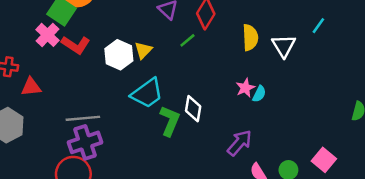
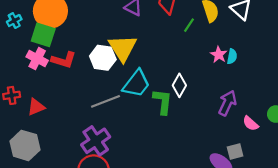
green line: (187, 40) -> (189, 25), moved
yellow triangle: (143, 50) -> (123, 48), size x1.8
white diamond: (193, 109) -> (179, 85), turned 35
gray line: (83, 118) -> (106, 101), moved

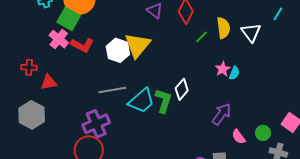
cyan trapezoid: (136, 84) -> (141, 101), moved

▶ _The problem_
Return an exact transcription of the material, with its pictures left out.

▶ _Result of this exercise_
green line: (187, 40) -> (189, 25), moved
yellow triangle: (143, 50) -> (123, 48), size x1.8
white diamond: (193, 109) -> (179, 85), turned 35
gray line: (83, 118) -> (106, 101), moved

cyan trapezoid: (136, 84) -> (141, 101), moved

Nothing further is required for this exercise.